*** AVAILABLE RECORDS ***
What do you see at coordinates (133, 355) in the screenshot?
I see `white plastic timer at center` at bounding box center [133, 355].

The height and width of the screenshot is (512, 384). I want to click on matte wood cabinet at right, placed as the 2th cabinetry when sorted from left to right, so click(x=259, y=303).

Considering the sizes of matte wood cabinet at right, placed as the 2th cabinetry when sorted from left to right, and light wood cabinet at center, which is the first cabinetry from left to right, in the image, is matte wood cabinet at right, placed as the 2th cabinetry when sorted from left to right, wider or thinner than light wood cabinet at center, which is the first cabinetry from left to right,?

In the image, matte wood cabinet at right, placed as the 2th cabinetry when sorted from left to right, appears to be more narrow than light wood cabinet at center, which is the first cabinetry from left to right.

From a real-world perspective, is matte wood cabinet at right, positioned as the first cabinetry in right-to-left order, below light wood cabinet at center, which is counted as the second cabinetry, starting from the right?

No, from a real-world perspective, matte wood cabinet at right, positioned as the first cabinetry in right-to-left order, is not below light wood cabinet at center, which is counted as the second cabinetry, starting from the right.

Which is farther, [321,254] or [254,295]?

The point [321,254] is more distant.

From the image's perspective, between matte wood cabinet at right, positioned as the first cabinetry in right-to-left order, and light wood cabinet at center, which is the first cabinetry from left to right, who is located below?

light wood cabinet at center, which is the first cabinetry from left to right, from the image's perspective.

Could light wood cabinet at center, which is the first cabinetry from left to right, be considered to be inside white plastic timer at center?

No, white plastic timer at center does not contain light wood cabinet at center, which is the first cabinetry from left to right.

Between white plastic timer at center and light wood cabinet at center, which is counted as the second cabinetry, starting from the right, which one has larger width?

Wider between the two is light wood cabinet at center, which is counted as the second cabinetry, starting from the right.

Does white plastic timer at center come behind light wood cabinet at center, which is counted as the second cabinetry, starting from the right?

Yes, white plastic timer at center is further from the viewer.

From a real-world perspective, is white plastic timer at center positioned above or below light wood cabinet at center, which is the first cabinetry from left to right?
*** End of AVAILABLE RECORDS ***
ACTIVITY ▸
Recast the material, from the line containing "Yes, white plastic" through the end of the material, as a JSON list of strings with one string per line, omitting blank lines.

EXERCISE SOLUTION ▸
[
  "Yes, white plastic timer at center is further from the viewer.",
  "From a real-world perspective, is white plastic timer at center positioned above or below light wood cabinet at center, which is the first cabinetry from left to right?"
]